## WORK TASK
There is one span to output from the data below: the lines starting at the line with "SW1: button (DM, VS) -> button (RESET, VS)" and ending at the line with "IC2 pin GP2: none -> RX". Output it exactly, ends included, nothing more.

··· DATASET EXTRACT ···

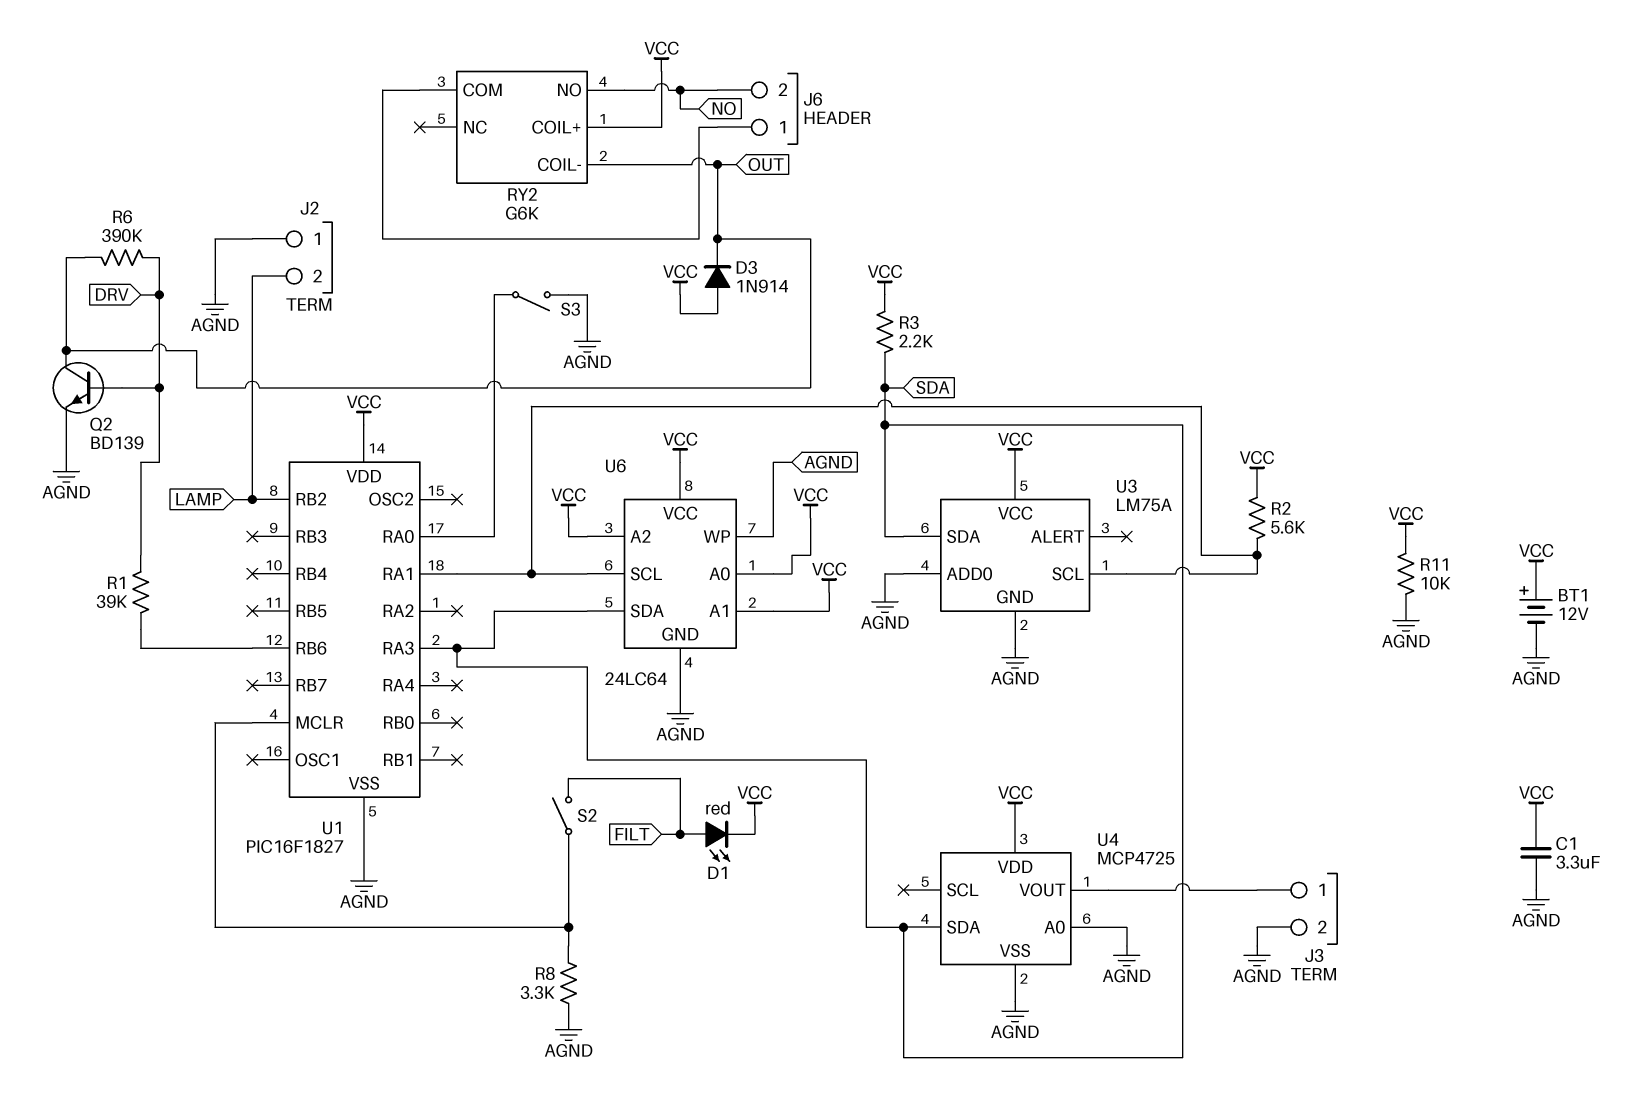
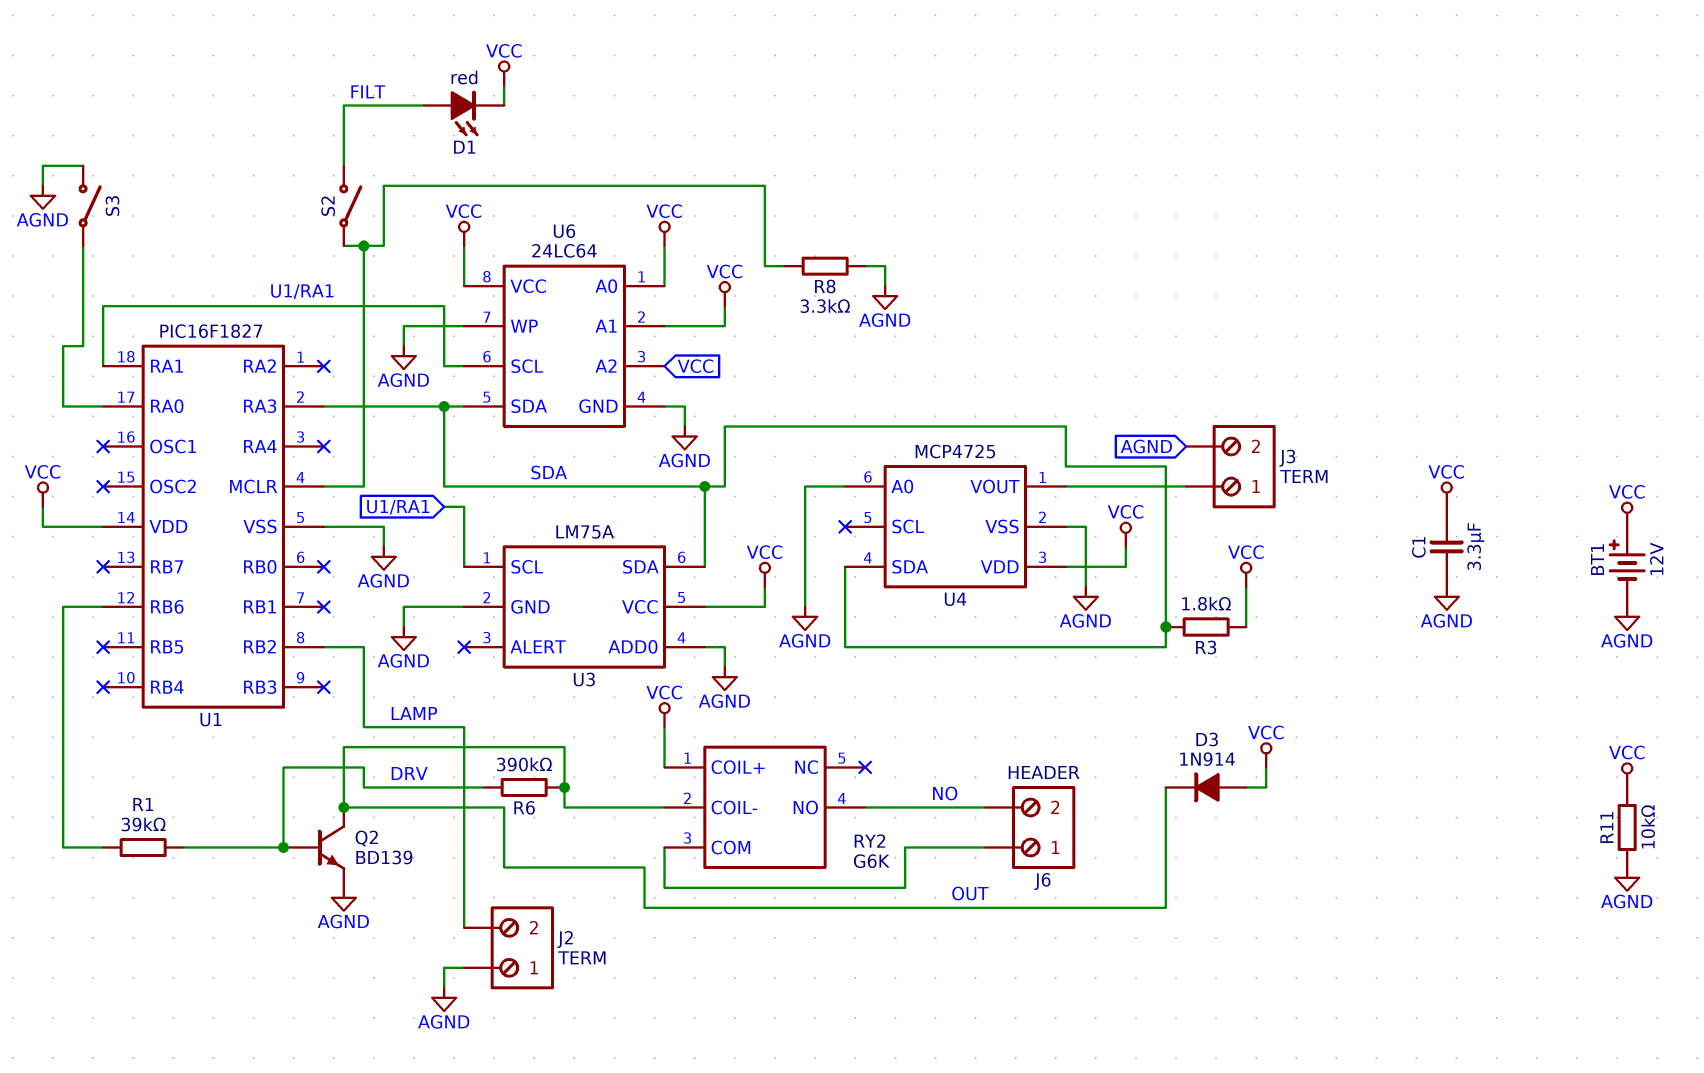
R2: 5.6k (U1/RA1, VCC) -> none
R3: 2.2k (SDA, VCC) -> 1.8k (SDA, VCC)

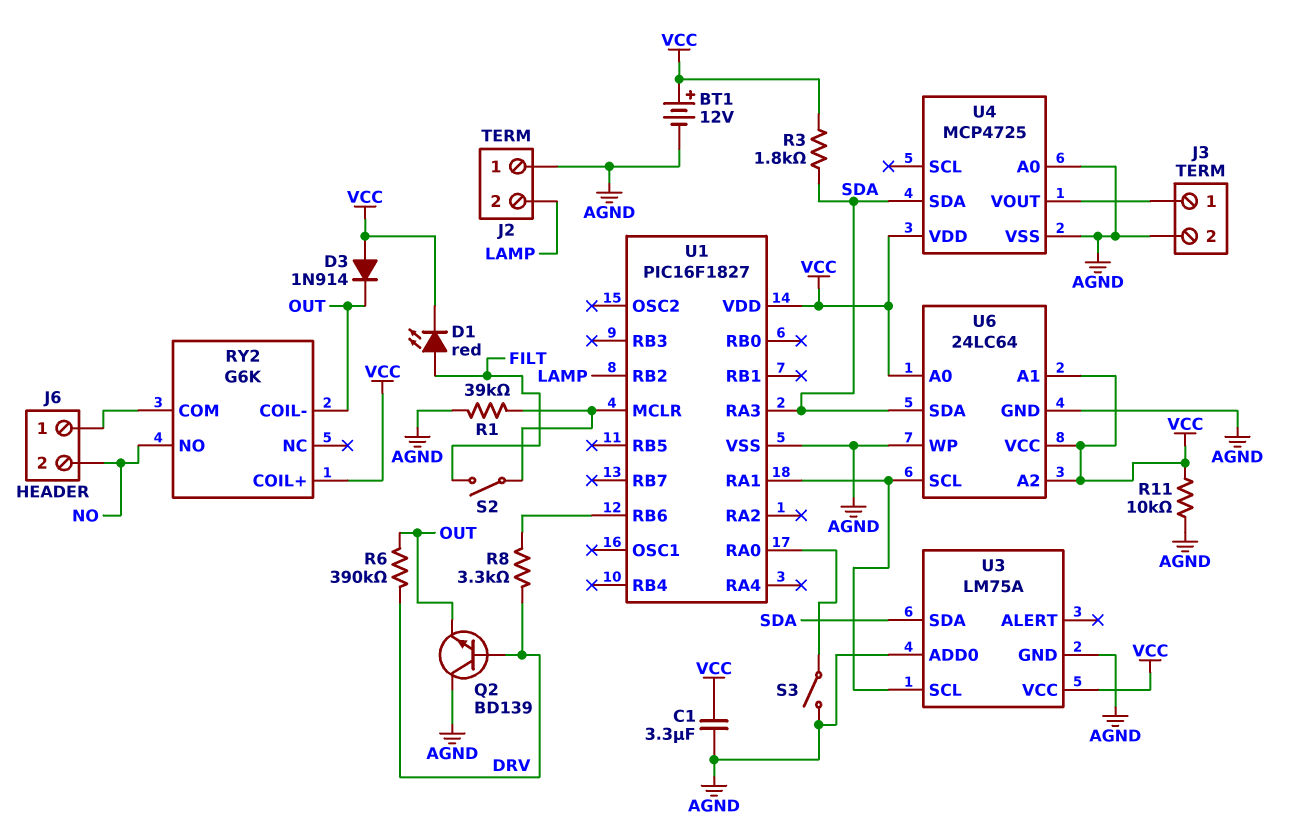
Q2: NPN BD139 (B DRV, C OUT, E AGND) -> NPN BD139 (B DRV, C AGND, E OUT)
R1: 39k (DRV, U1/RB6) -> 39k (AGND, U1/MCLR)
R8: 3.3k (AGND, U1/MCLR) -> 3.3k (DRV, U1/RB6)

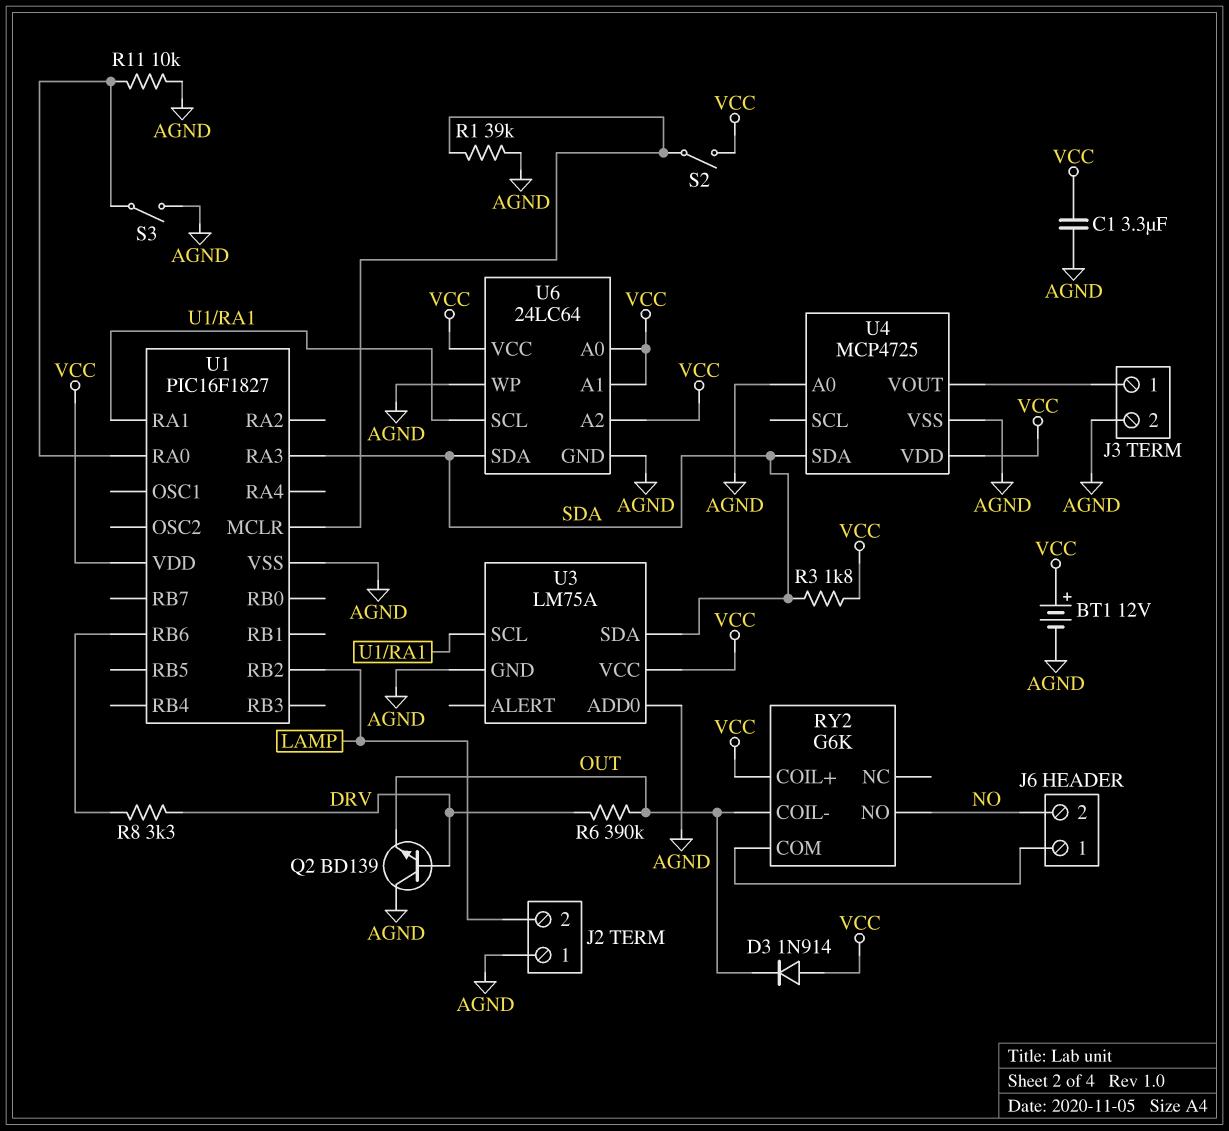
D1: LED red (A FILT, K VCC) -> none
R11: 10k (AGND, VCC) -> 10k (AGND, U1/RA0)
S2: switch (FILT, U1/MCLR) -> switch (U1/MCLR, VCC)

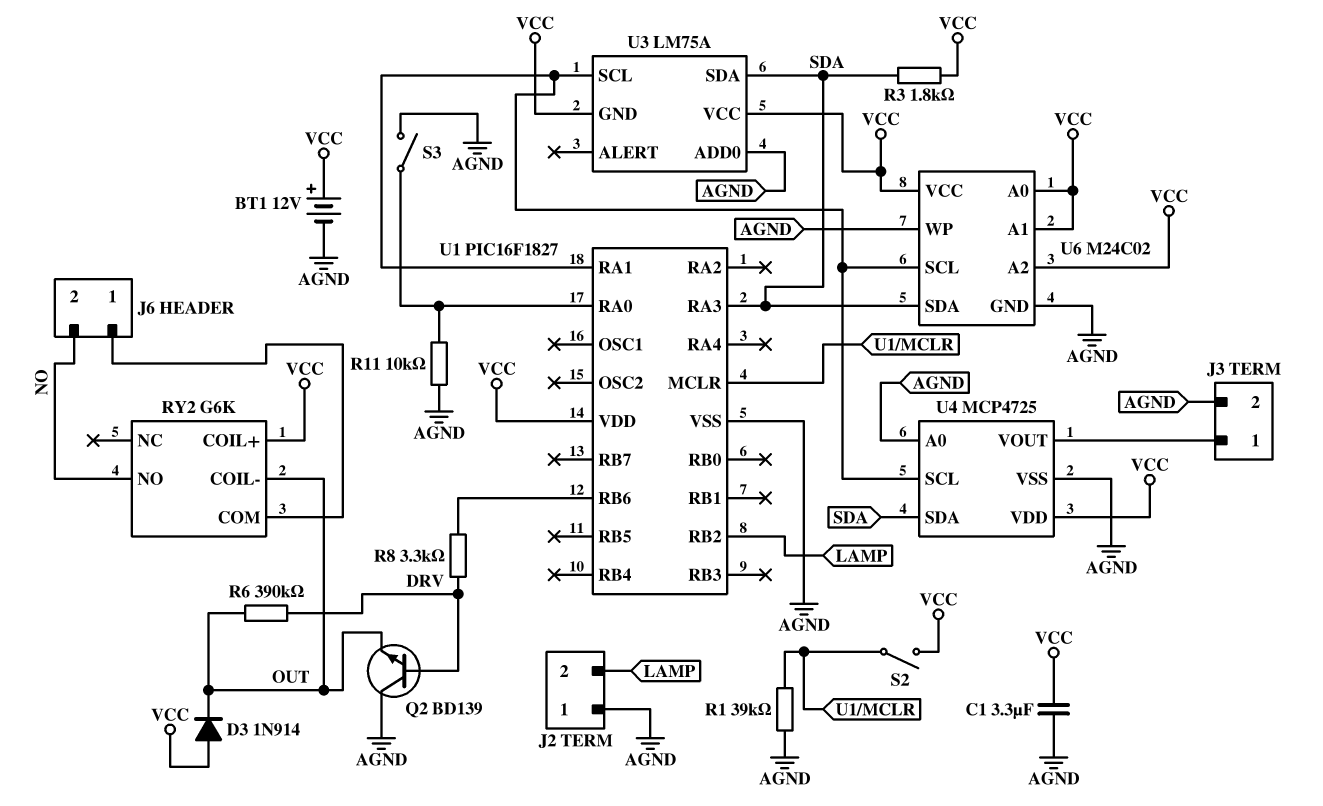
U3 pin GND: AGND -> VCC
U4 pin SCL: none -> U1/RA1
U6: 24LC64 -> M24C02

···
··· DATASET EXTRACT ···

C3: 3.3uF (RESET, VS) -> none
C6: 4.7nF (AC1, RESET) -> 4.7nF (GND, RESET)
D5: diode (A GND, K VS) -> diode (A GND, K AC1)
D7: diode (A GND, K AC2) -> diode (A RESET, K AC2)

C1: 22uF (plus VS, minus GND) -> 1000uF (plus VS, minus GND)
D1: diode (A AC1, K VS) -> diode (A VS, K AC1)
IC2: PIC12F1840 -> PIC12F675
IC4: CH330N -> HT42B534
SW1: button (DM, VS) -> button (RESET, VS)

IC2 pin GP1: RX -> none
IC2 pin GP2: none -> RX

···

## EXPECTED ANSWER
SW1: button (DM, VS) -> button (RESET, VS)

IC2 pin GP1: RX -> none
IC2 pin GP2: none -> RX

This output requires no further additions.